■ Brief:
Below are the records; output them exactly from the first line through the line with "insert,,,kłódka [zielony],<461 169", stopping there.

+ + + + + + +

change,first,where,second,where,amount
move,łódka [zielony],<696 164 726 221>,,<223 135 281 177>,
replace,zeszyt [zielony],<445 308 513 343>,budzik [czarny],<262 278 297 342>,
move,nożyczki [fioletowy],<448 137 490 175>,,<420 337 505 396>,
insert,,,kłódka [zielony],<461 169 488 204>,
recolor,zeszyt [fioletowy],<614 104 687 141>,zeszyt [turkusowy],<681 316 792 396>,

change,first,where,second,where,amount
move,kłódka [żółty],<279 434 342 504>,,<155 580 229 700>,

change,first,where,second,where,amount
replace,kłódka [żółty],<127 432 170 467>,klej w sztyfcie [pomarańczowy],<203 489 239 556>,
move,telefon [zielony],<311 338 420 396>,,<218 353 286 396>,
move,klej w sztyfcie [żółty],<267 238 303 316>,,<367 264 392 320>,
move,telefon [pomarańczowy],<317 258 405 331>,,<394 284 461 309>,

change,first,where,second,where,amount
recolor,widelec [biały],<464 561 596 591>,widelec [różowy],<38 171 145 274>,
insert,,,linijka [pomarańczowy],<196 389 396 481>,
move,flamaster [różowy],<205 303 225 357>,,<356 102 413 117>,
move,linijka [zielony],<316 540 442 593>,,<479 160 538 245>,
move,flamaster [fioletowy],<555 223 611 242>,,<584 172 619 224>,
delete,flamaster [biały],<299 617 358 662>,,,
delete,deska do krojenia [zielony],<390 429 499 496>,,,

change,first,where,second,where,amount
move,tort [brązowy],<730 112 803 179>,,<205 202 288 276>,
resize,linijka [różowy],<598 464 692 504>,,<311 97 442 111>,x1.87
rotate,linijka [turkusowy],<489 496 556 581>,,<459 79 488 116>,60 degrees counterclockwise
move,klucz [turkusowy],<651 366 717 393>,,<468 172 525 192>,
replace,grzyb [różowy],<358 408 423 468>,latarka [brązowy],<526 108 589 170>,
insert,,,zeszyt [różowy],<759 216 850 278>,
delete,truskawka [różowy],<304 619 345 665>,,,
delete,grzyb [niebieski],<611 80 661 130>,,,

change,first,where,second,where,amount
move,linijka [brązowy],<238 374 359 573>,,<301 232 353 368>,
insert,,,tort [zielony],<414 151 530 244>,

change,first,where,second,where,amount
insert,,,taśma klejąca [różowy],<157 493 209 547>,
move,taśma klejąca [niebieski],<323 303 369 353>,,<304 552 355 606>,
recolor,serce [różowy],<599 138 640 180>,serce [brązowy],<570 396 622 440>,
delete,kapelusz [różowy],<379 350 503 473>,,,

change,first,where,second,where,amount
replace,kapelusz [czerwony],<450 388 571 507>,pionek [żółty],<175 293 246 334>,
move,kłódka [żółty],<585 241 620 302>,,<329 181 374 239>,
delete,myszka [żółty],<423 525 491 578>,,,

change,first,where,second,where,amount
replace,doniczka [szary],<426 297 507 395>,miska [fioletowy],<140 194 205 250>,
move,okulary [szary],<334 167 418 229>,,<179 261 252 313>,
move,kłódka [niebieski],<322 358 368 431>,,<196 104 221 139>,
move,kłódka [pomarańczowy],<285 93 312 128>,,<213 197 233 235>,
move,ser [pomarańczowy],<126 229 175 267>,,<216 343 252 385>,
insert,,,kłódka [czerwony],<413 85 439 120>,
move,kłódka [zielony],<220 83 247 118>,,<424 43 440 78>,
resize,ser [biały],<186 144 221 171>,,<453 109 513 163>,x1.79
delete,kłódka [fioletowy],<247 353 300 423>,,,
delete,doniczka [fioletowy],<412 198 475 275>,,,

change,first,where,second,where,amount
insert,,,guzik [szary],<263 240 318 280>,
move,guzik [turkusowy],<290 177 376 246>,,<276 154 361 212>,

+ + + + + + +

■ Your solution:
change,first,where,second,where,amount
move,łódka [zielony],<696 164 726 221>,,<223 135 281 177>,
replace,zeszyt [zielony],<445 308 513 343>,budzik [czarny],<262 278 297 342>,
move,nożyczki [fioletowy],<448 137 490 175>,,<420 337 505 396>,
insert,,,kłódka [zielony],<461 169 488 204>,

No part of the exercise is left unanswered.